Every line from the one containing "(854, 540) = (428, 439): none" to the end of the records below should be returned exactly; pictures are to be dropped.

Exercise data Block Start

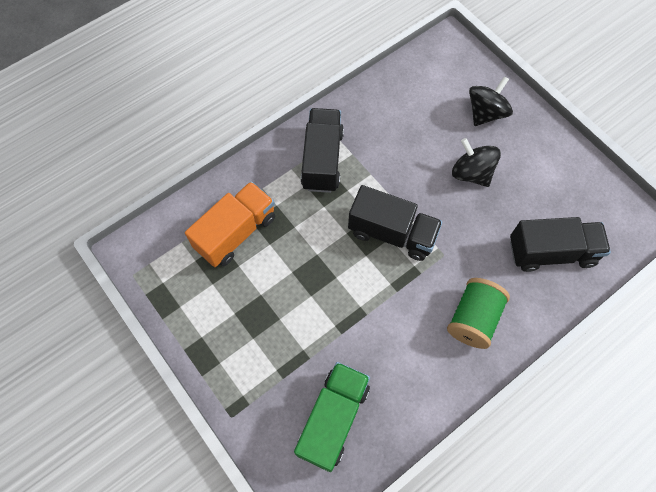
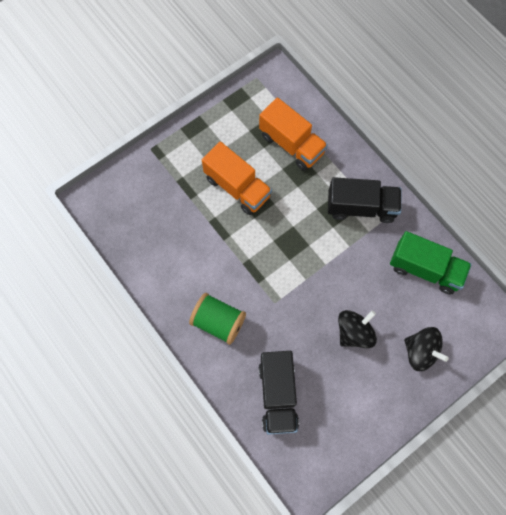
camera: 90 degrees right, 5 degrees up
(294, 298) = (237, 187): none -> orange truck
(333, 419) = (145, 215): green truck -> green truck (425, 269)
(392, 233) = (293, 261): black truck -> none

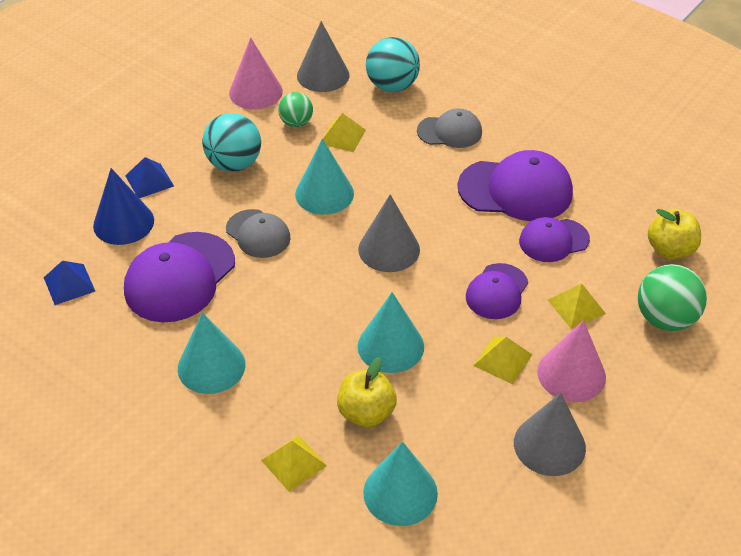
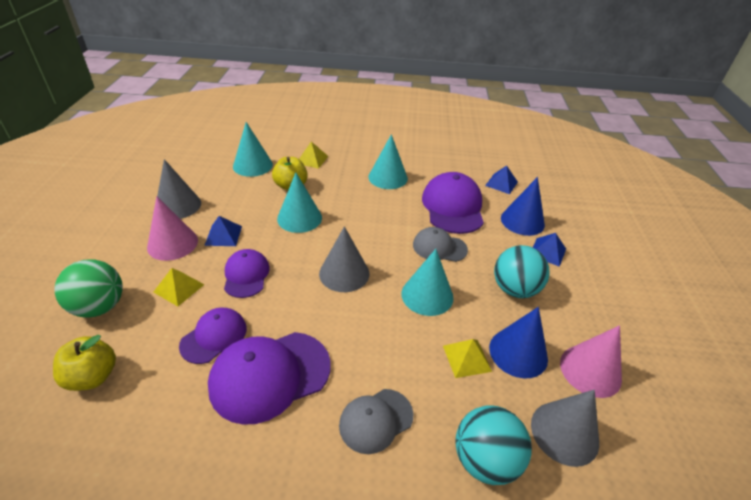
camera: 145 degrees right, 5 degrees down
(296, 123) = (518, 353): green ball -> blue cone
(503, 360) = (223, 235): yellow pyramid -> blue pyramid

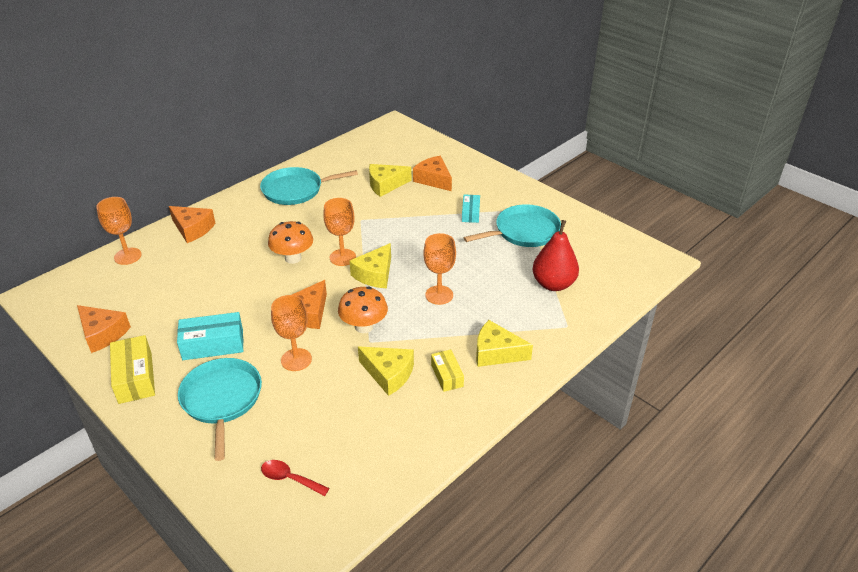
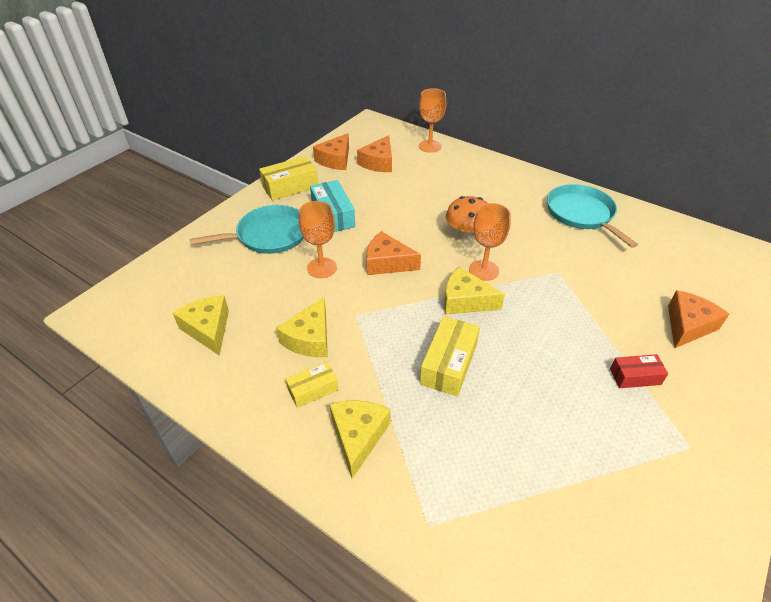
camera: 80 degrees right, 5 degrees up
(193, 229) = (481, 168): orange cheese -> orange cheese (378, 162)
(290, 479) = (179, 293): red spoon -> none
(364, 326) = (377, 307): orange mushroom -> none
(385, 185) = (641, 281): yellow cheese -> yellow cheese (208, 329)
(439, 295) = (449, 364): orange goblet -> yellow box
(470, 213) = (635, 376): turquoise box -> red box
(524, 231) = (629, 449): turquoise pan -> none
(553, 284) = (518, 500): red pear -> none

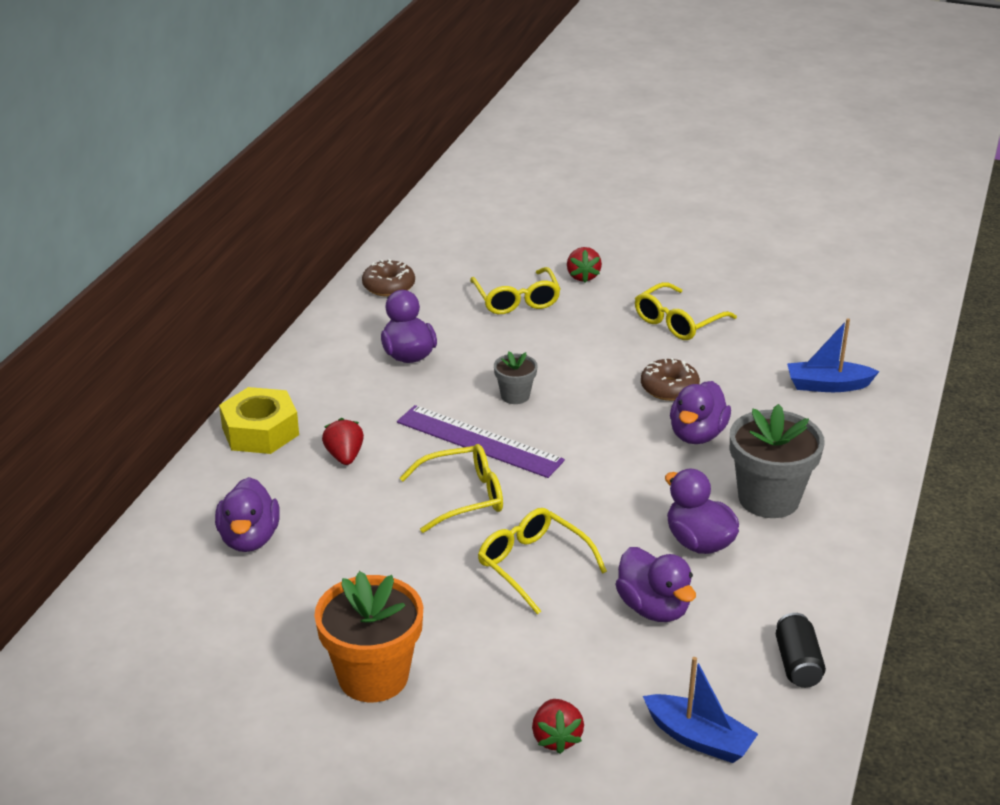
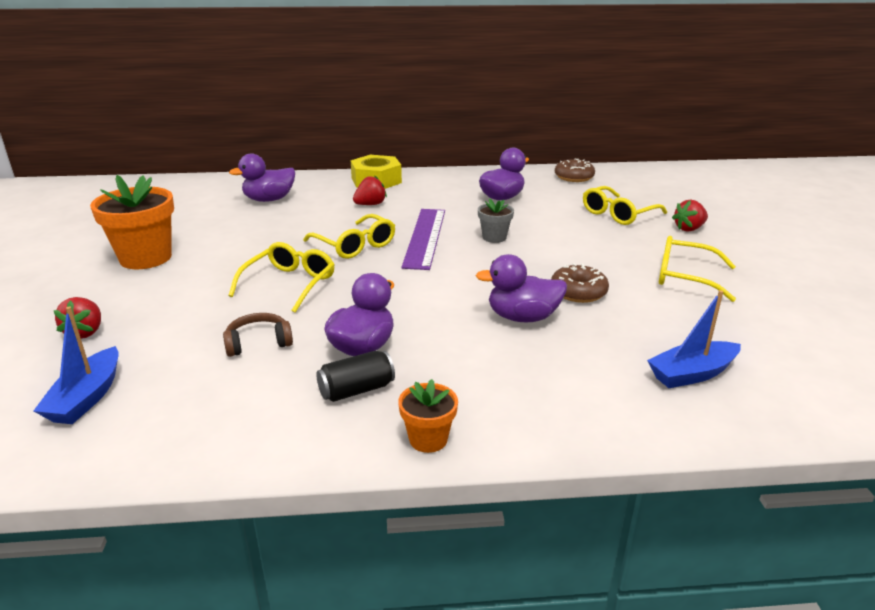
camera: 65 degrees right, 5 degrees down
(556, 738) = (85, 332): red strawberry -> red strawberry turned 60 degrees counterclockwise
(653, 608) = (258, 343): purple duck -> brown headphones
(768, 499) = (457, 372): grey flower pot -> none
(797, 663) = (204, 436): black can -> black can (356, 390)
(827, 385) = (692, 374): blue boat -> blue boat turned 90 degrees counterclockwise
(854, 540) = (428, 439): none -> orange flower pot

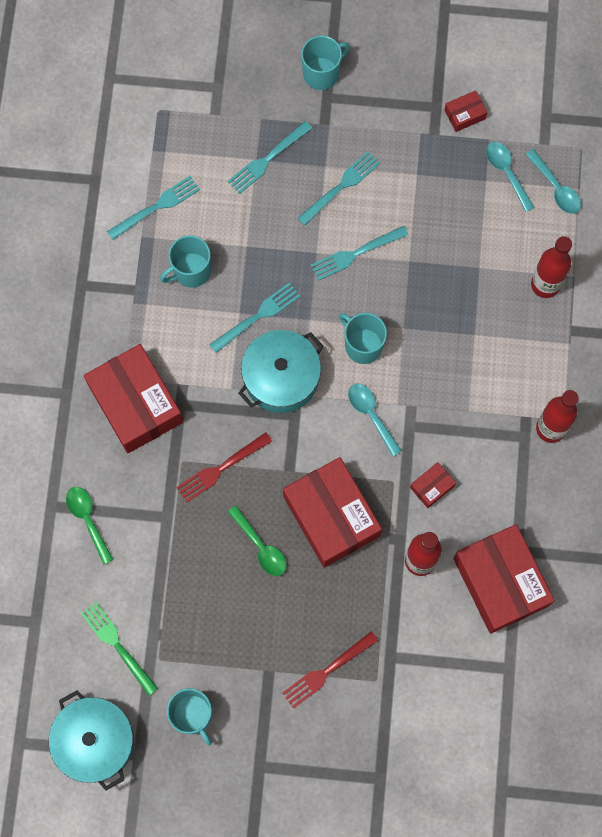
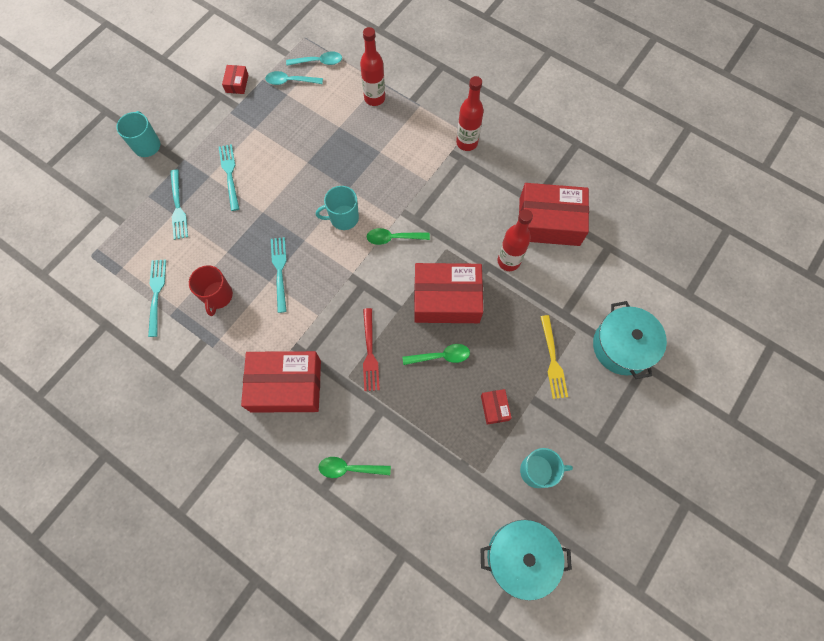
camera: 60 degrees left, 5 degrees down
(117, 645) = (456, 498): green fork -> none
(191, 271) = (218, 296): turquoise mug -> red mug
(281, 377) = (331, 279): turquoise pot -> turquoise pot (622, 346)
(327, 671) = (552, 360): red fork -> yellow fork
(356, 253) = (280, 189): turquoise fork -> none
(371, 415) = (393, 238): turquoise spoon -> green spoon
(432, 487) = (463, 228): red box -> red box (494, 408)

Exercise data Block End

■ **Task response**
(854, 540) = (428, 439): none -> orange flower pot

camera: 60 degrees left, 5 degrees down
(117, 645) = (456, 498): green fork -> none
(191, 271) = (218, 296): turquoise mug -> red mug
(281, 377) = (331, 279): turquoise pot -> turquoise pot (622, 346)
(327, 671) = (552, 360): red fork -> yellow fork
(356, 253) = (280, 189): turquoise fork -> none
(371, 415) = (393, 238): turquoise spoon -> green spoon
(432, 487) = (463, 228): red box -> red box (494, 408)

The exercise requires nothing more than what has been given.